** Exercise instructions **
Output all of the lines below exactly, and leave out each image.
### Data for the task
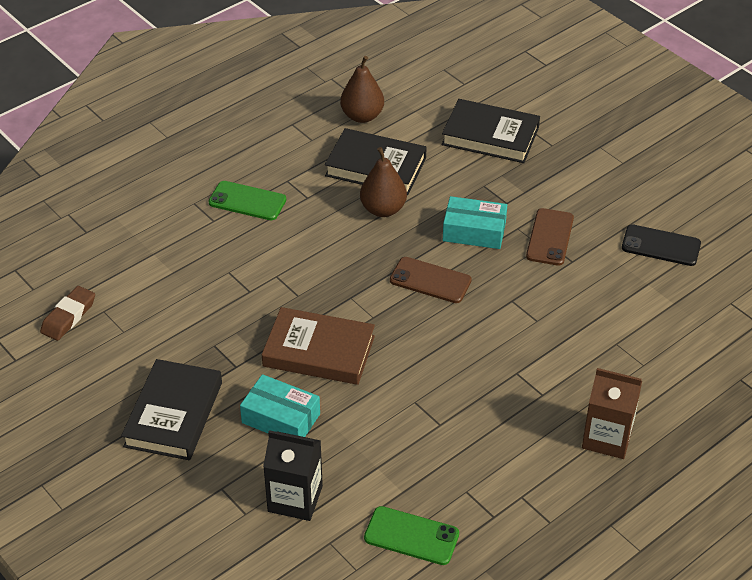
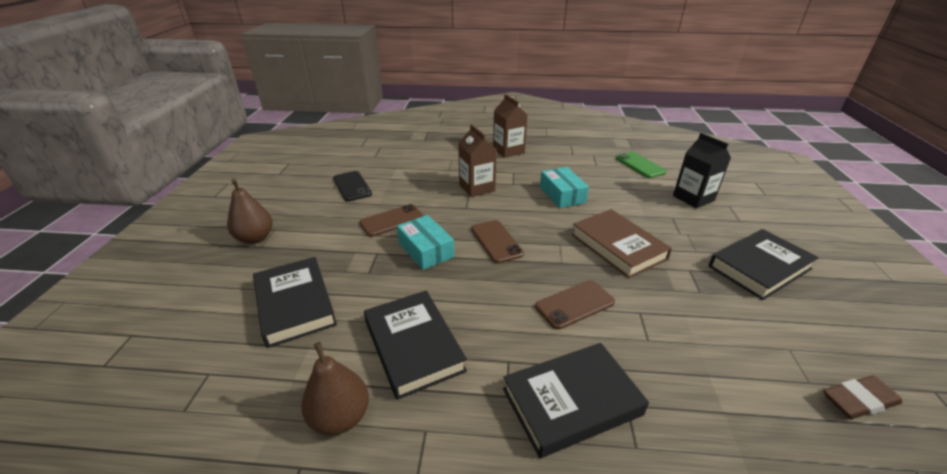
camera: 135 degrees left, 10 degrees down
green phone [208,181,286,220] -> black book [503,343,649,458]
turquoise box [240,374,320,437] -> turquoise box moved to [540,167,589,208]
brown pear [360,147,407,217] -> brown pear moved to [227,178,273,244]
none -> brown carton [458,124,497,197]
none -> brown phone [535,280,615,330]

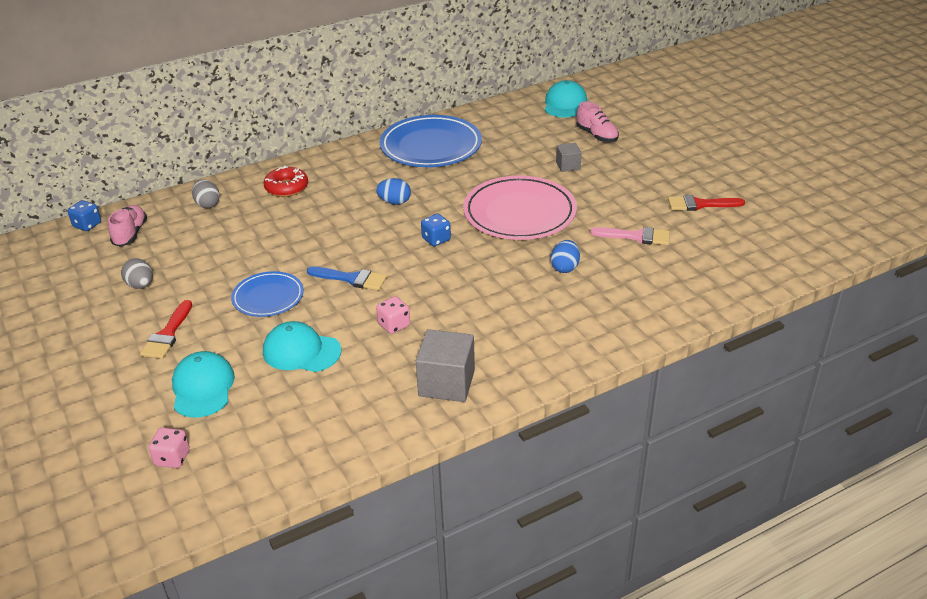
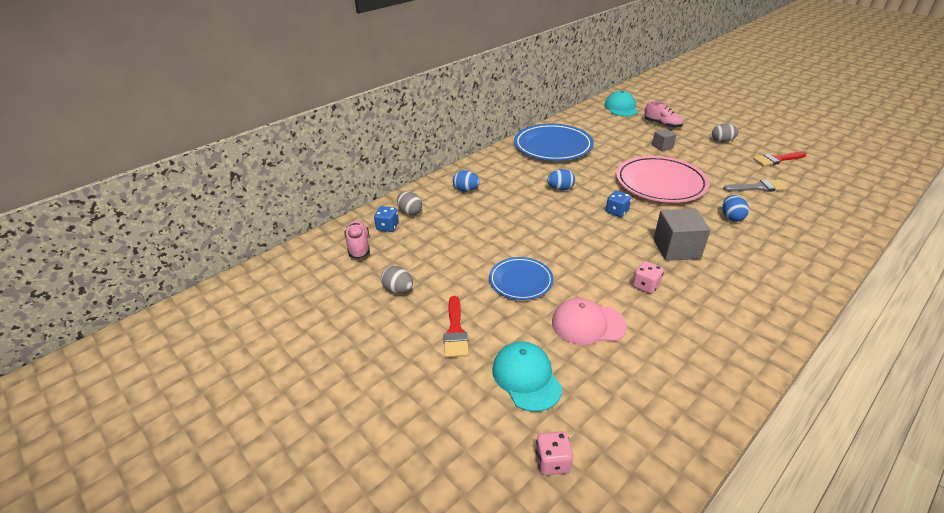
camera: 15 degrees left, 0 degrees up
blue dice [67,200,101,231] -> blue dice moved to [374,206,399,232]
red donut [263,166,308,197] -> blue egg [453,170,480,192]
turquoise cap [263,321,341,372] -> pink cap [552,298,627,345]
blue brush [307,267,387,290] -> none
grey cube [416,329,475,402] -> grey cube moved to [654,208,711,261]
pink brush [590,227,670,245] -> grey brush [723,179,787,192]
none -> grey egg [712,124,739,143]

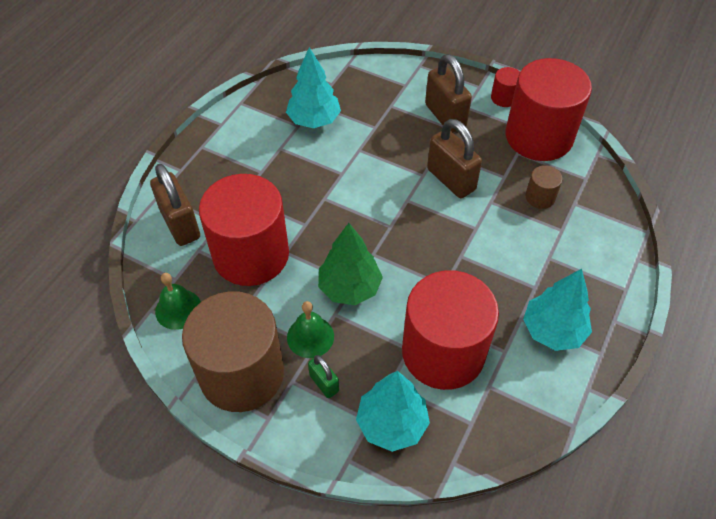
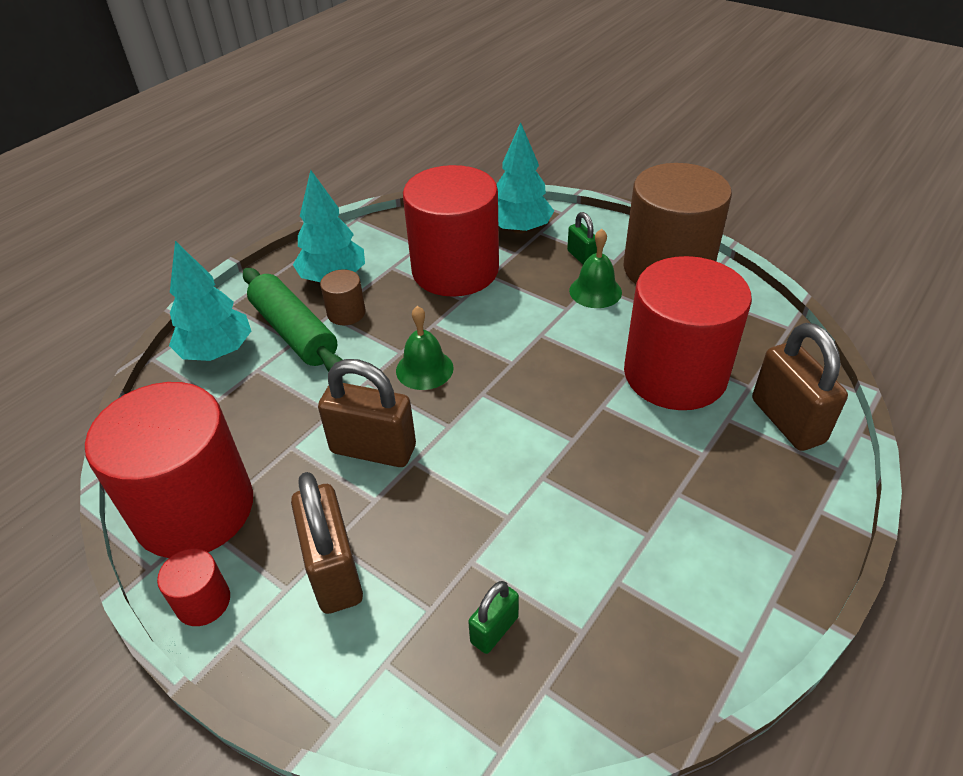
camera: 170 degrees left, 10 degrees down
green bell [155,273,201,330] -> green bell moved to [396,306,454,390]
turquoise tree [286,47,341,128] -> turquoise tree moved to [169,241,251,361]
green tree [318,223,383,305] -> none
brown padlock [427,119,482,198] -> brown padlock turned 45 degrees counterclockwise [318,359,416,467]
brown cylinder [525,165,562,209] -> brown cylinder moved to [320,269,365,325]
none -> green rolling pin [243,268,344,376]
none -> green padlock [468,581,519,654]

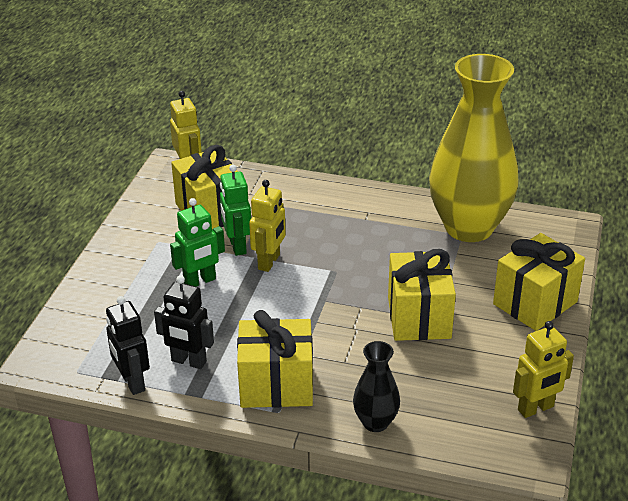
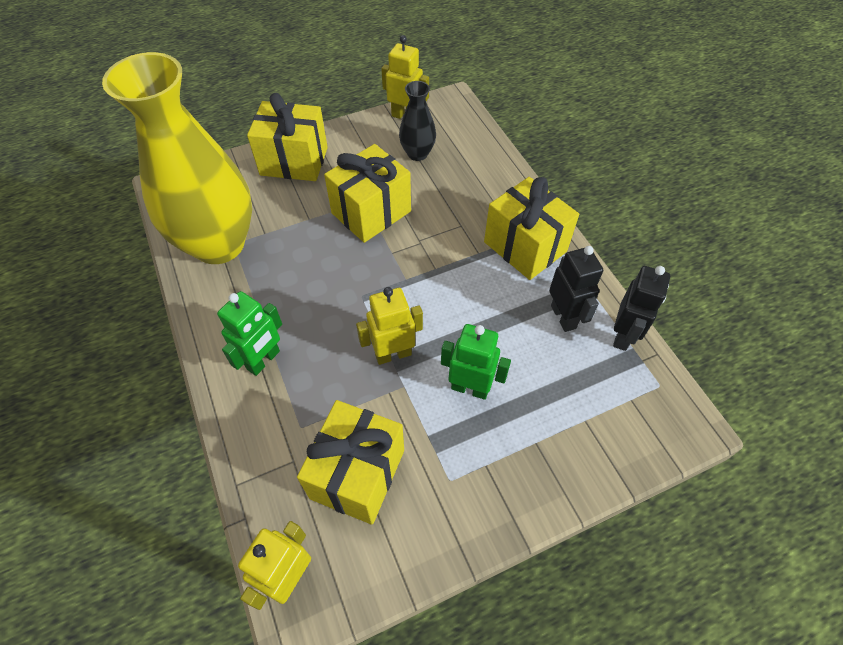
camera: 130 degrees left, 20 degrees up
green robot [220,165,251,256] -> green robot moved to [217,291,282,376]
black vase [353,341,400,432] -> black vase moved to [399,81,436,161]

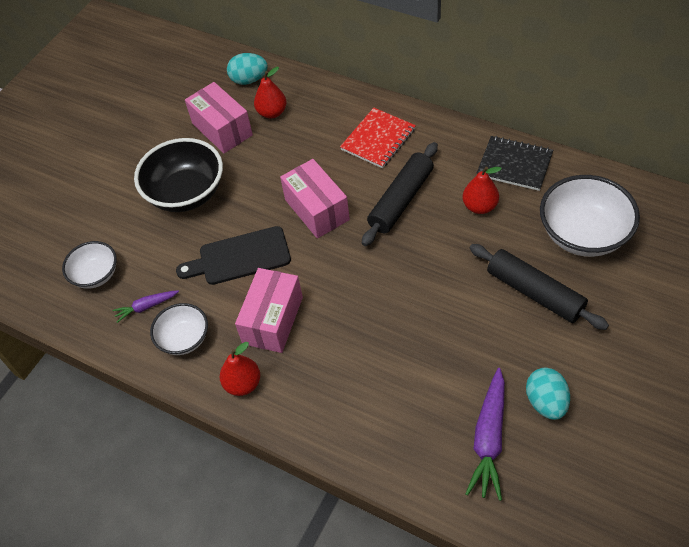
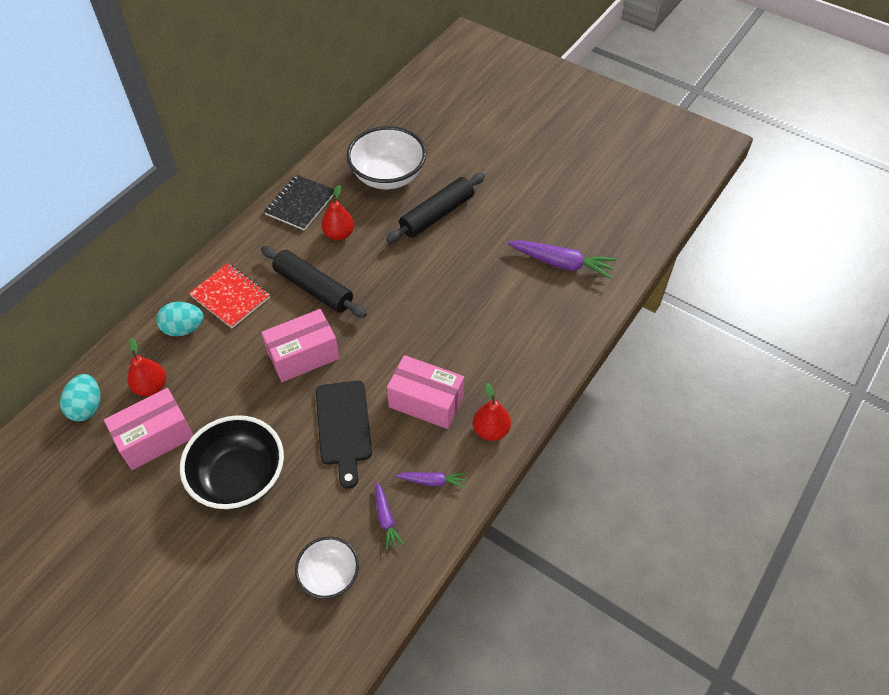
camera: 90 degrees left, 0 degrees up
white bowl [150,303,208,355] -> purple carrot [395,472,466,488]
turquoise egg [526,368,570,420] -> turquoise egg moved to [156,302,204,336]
######
** Answer **
camera: 135 degrees left, 10 degrees down
green phone [208,181,286,220] -> black book [503,343,649,458]
turquoise box [240,374,320,437] -> turquoise box moved to [540,167,589,208]
brown pear [360,147,407,217] -> brown pear moved to [227,178,273,244]
none -> brown carton [458,124,497,197]
none -> brown phone [535,280,615,330]

camera: 15 degrees left, 0 degrees up
blue dice [67,200,101,231] -> blue dice moved to [374,206,399,232]
red donut [263,166,308,197] -> blue egg [453,170,480,192]
turquoise cap [263,321,341,372] -> pink cap [552,298,627,345]
blue brush [307,267,387,290] -> none
grey cube [416,329,475,402] -> grey cube moved to [654,208,711,261]
pink brush [590,227,670,245] -> grey brush [723,179,787,192]
none -> grey egg [712,124,739,143]

camera: 170 degrees left, 10 degrees down
green bell [155,273,201,330] -> green bell moved to [396,306,454,390]
turquoise tree [286,47,341,128] -> turquoise tree moved to [169,241,251,361]
green tree [318,223,383,305] -> none
brown padlock [427,119,482,198] -> brown padlock turned 45 degrees counterclockwise [318,359,416,467]
brown cylinder [525,165,562,209] -> brown cylinder moved to [320,269,365,325]
none -> green rolling pin [243,268,344,376]
none -> green padlock [468,581,519,654]

camera: 130 degrees left, 20 degrees up
green robot [220,165,251,256] -> green robot moved to [217,291,282,376]
black vase [353,341,400,432] -> black vase moved to [399,81,436,161]

camera: 90 degrees left, 0 degrees up
white bowl [150,303,208,355] -> purple carrot [395,472,466,488]
turquoise egg [526,368,570,420] -> turquoise egg moved to [156,302,204,336]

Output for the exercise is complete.